What is expected: Among the lines below, the one containing "(111, 256) = (266, 425): grey" opens the range and the one containing "(579, 355) = (805, 483): blue" closes it. Print that range exactly, without the pictures.

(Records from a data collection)

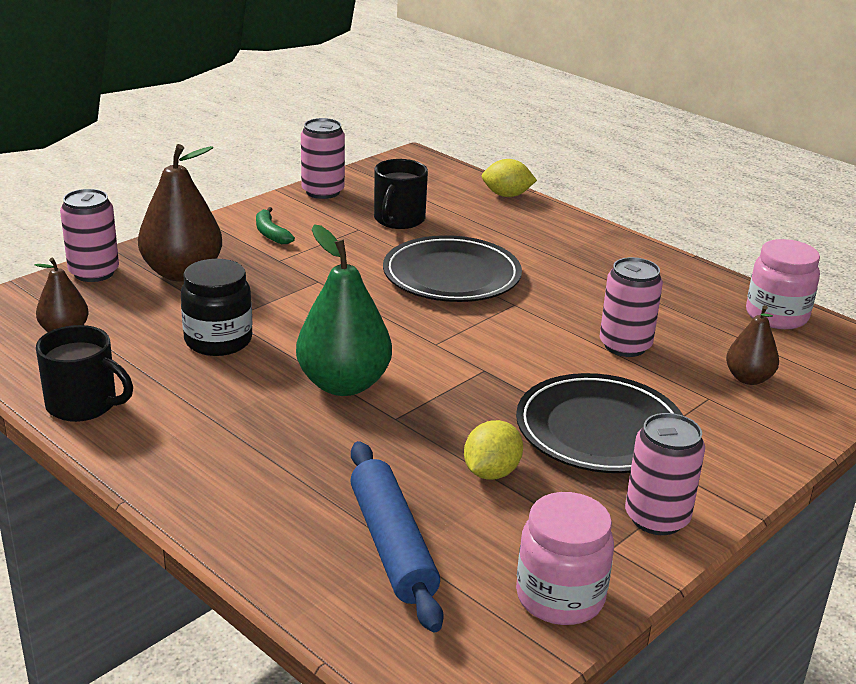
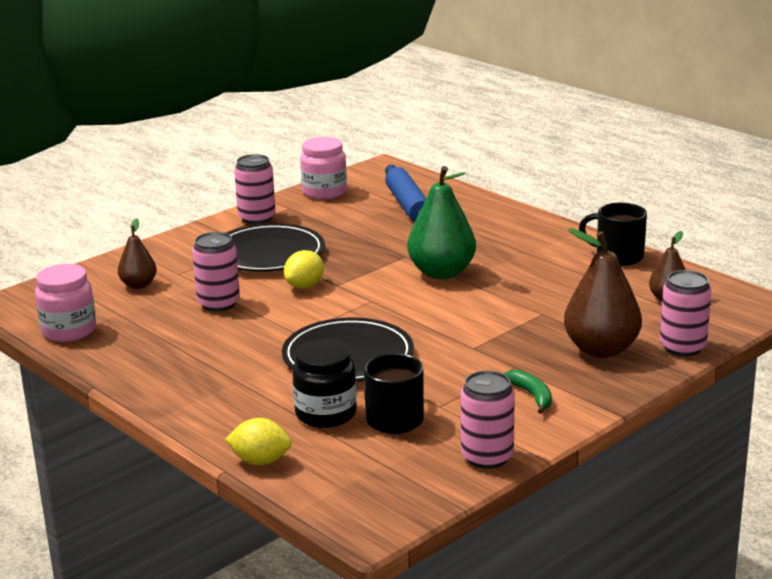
camera: 175 degrees left, 5 degrees down
(218, 341) = (543, 296): black jar -> black jar (326, 414)
(491, 472) = (347, 233): yellow lemon -> yellow lemon (305, 286)

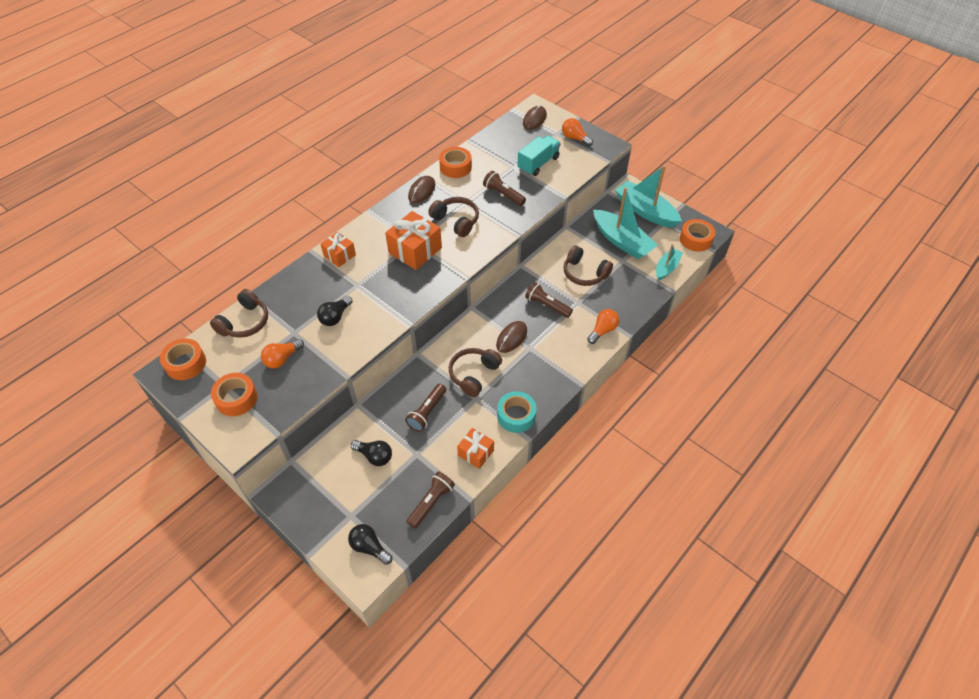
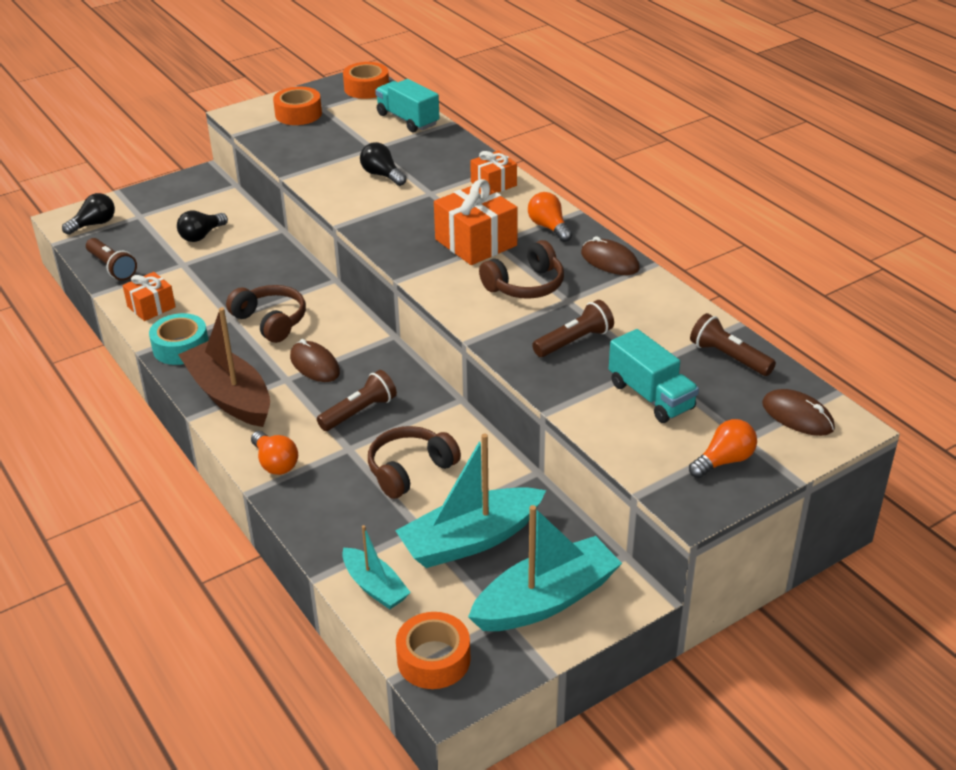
camera: 105 degrees right, 15 degrees down
(245, 322) = (407, 120): brown headphones -> turquoise truck
(282, 359) = (336, 140): orange light bulb -> orange light bulb (549, 227)
(427, 412) = (236, 277): brown flashlight -> brown flashlight (729, 357)
(455, 167) = (663, 301): orange tape -> none
(555, 371) = (229, 396): none -> brown boat

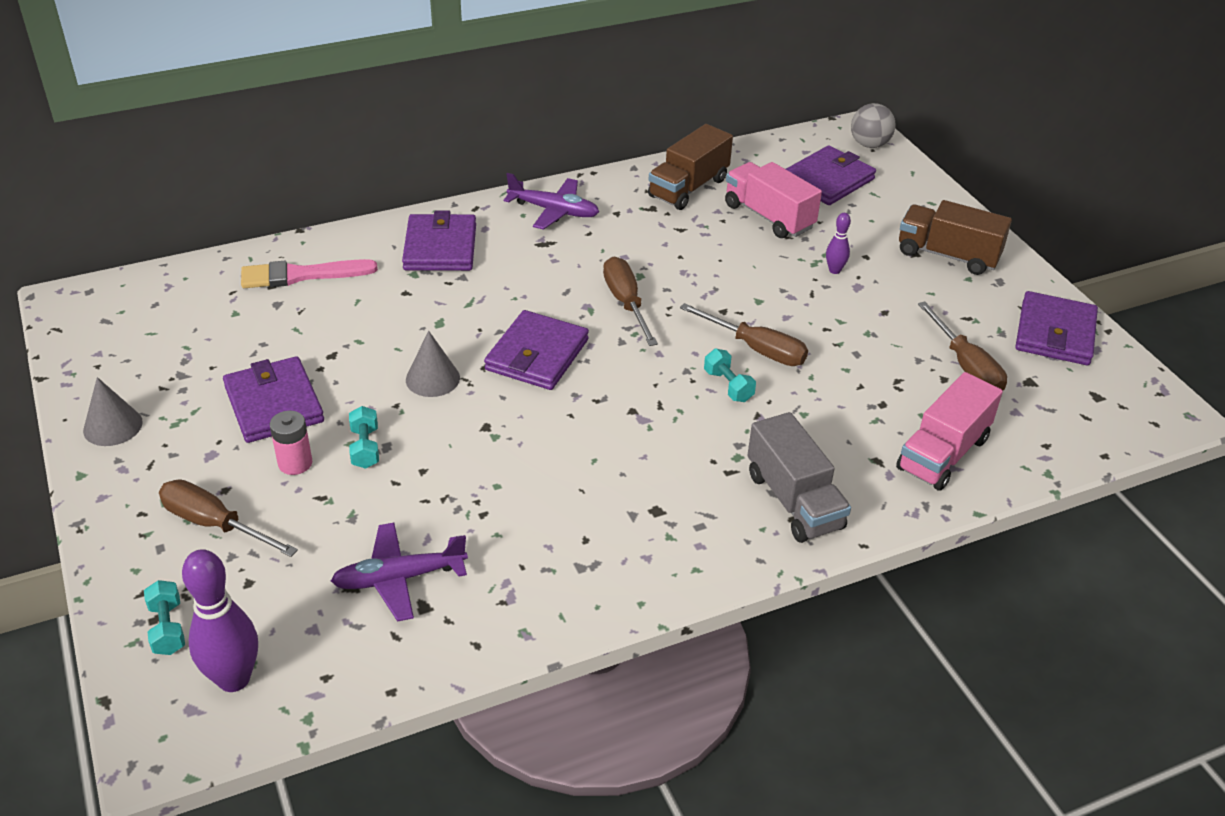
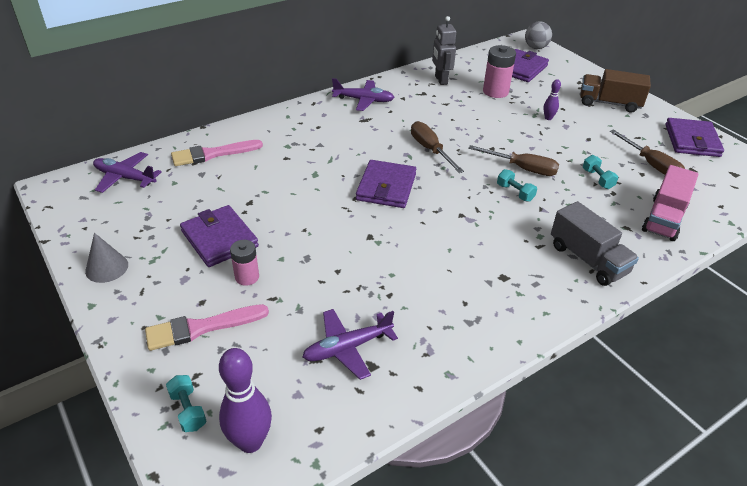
camera: 10 degrees left, 0 degrees up
(169, 298) = (125, 178): none -> purple plane
(215, 524) = (202, 328): brown screwdriver -> pink brush
(365, 448) = (293, 260): turquoise dumbbell -> turquoise dumbbell (597, 179)
(432, 378) = (323, 210): grey cone -> none
(440, 247) = (299, 128): purple wallet -> none
(688, 188) = (440, 80): brown truck -> grey robot
(768, 216) = (495, 91): pink truck -> pink battery

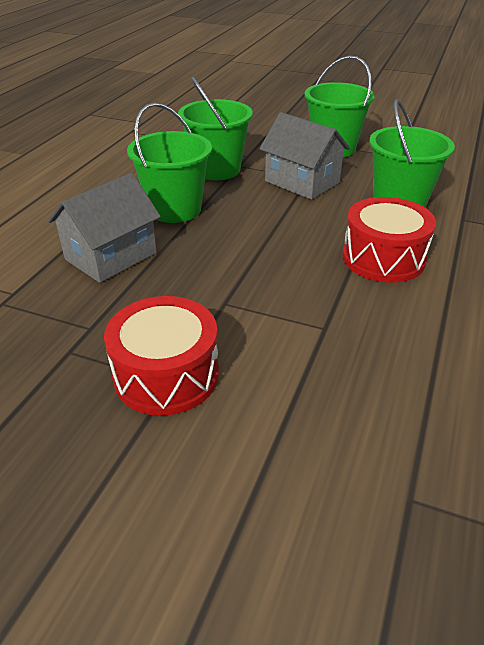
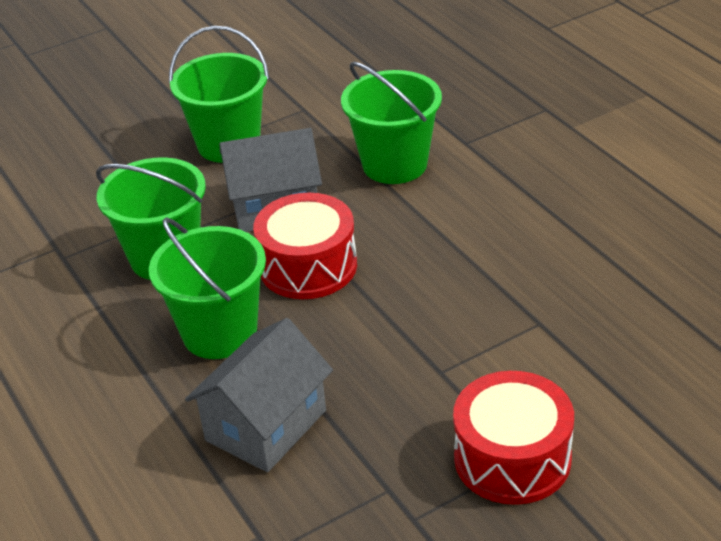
camera: 50 degrees left, 0 degrees up
(111, 256) = (266, 425): grey house -> grey house turned 45 degrees clockwise
(383, 258) = (475, 229): red drum -> red drum (308, 266)

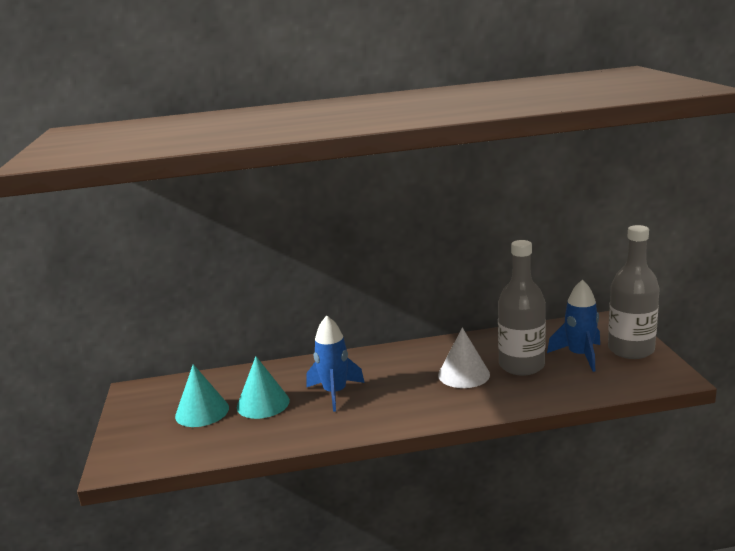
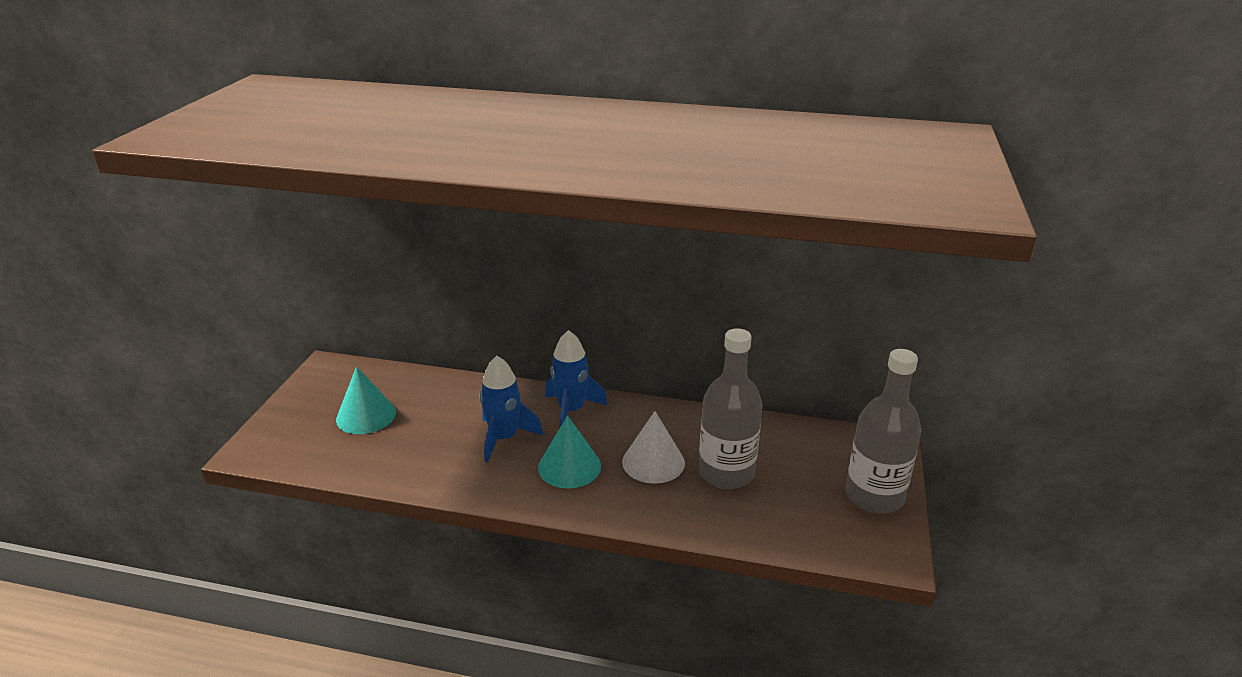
camera: 20 degrees right, 10 degrees up
(263, 403) = (427, 426): turquoise cone -> turquoise cone (569, 466)
(579, 355) = (805, 483): blue rocket -> blue rocket (571, 411)

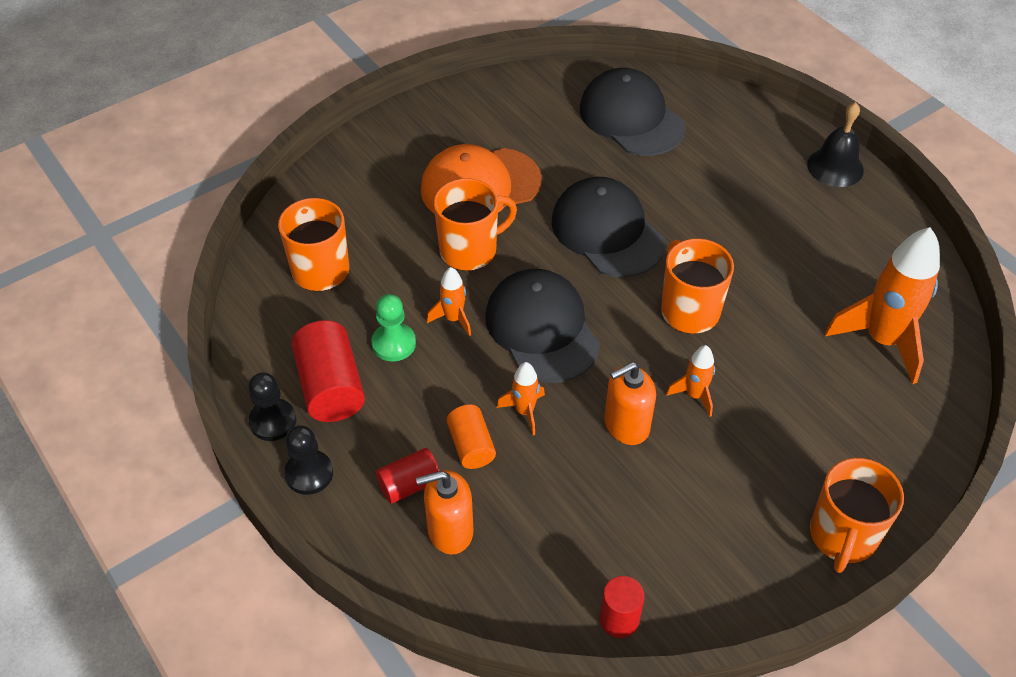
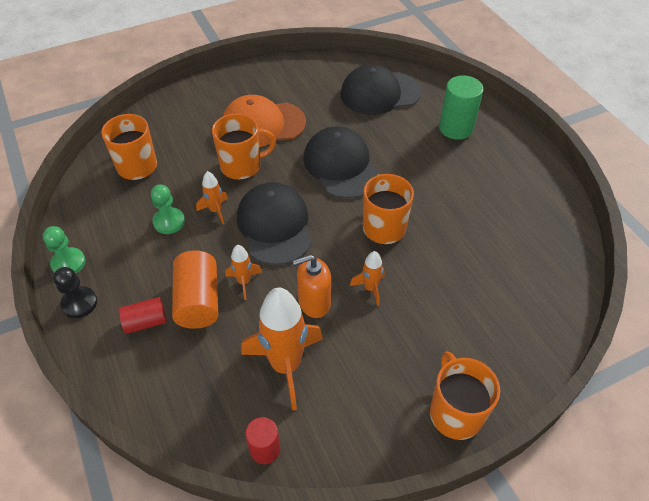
camera: 10 degrees right, 0 degrees up
(273, 421) = (68, 263): black pawn -> green pawn
(330, 387) = (116, 245): red cylinder -> none
(450, 531) = (162, 360): orange soap dispenser -> none
(471, 446) = (198, 301): orange cylinder -> orange cylinder, size x1.64
(631, 118) = (380, 93): black cap -> black cap turned 75 degrees counterclockwise
(749, 157) = (456, 128): none -> green cylinder
(835, 167) = (516, 142): black bell -> none
(842, 536) = (455, 412): orange mug -> orange mug turned 135 degrees clockwise
(882, 340) = (522, 268): orange rocket -> orange rocket (286, 365)

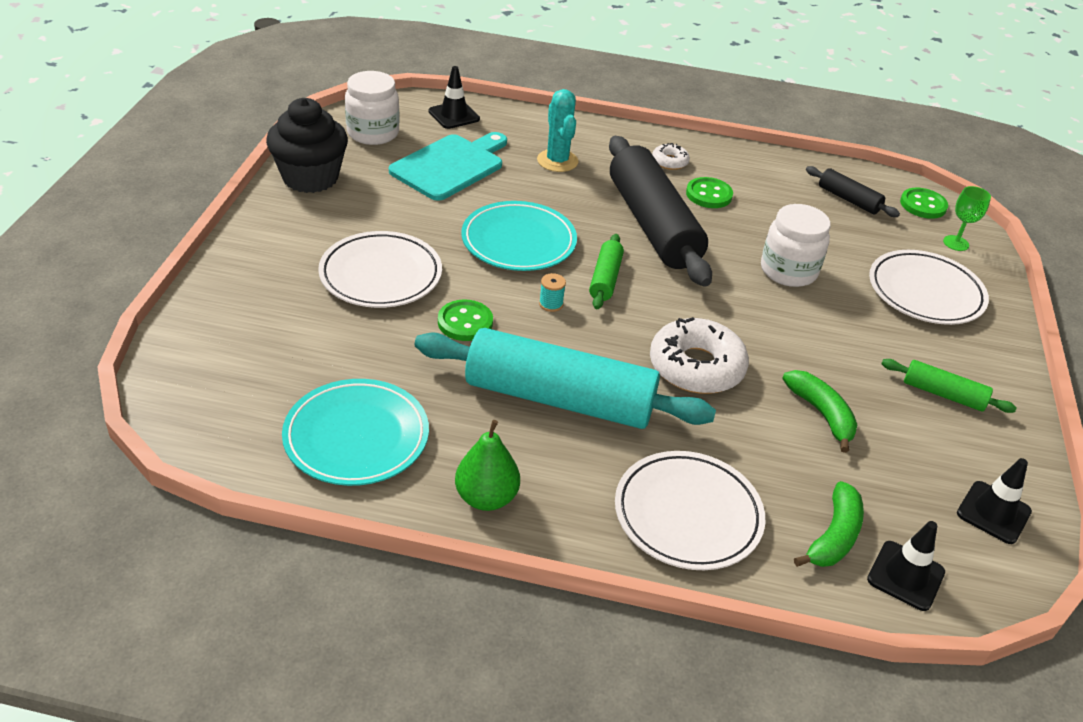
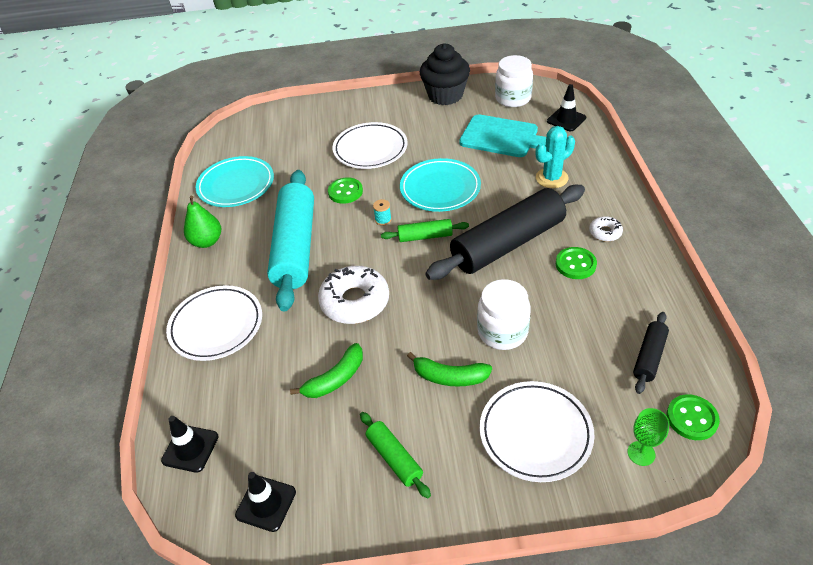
camera: 80 degrees right, 5 degrees up
(834, 536) = (216, 403): green banana -> green banana (449, 377)
(943, 394) = (394, 458): green rolling pin -> green rolling pin turned 45 degrees counterclockwise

Final answer:
(111, 256) = (266, 425): grey house -> grey house turned 45 degrees clockwise
(383, 258) = (475, 229): red drum -> red drum (308, 266)

camera: 20 degrees right, 10 degrees up
(263, 403) = (427, 426): turquoise cone -> turquoise cone (569, 466)
(579, 355) = (805, 483): blue rocket -> blue rocket (571, 411)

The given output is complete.